◆ Before-and-after object lists:
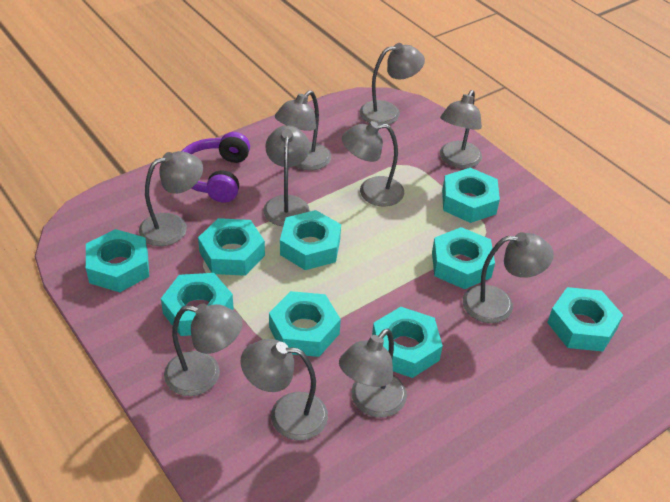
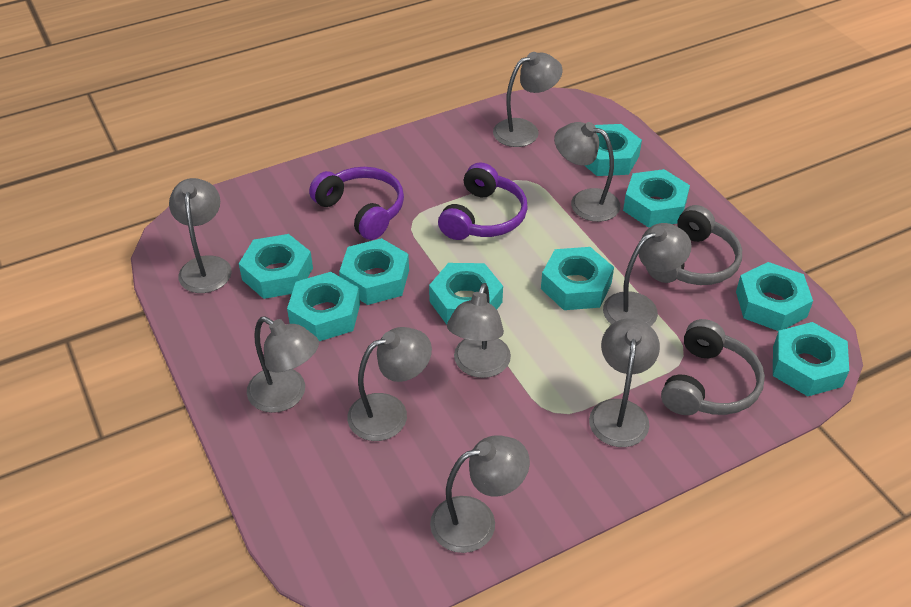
grey headphones: 0 -> 2
grey lamp: 10 -> 9
purple headphones: 1 -> 2

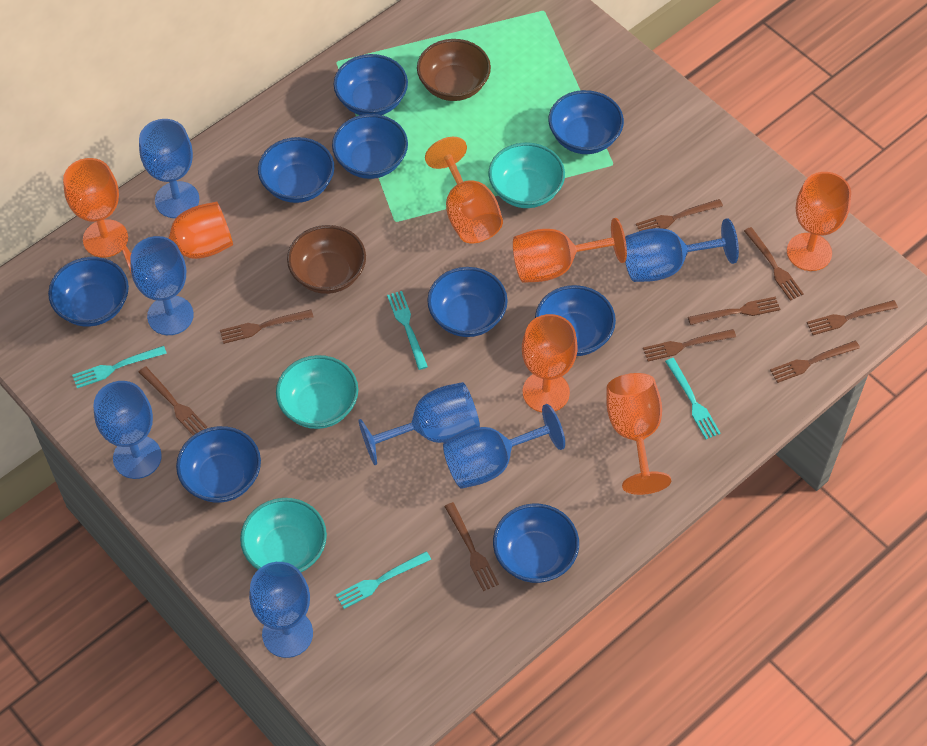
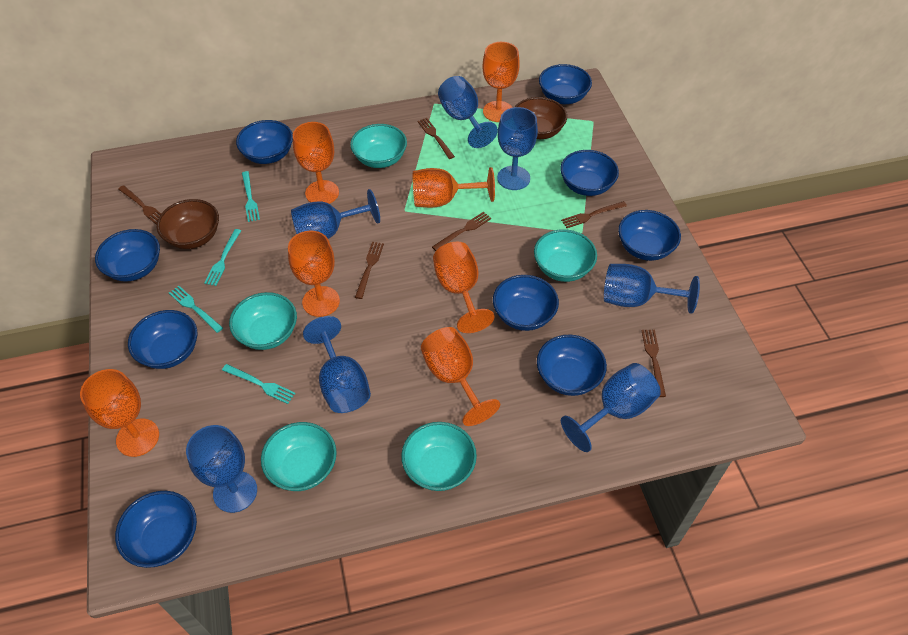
brown fork: 9 -> 6
turquoise bowl: 3 -> 5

◆ Exercise prompt:
Return each entry exactly as given. Leave the images out.

◆ Result for this task:
grey headphones: 0 -> 2
grey lamp: 10 -> 9
purple headphones: 1 -> 2

brown fork: 9 -> 6
turquoise bowl: 3 -> 5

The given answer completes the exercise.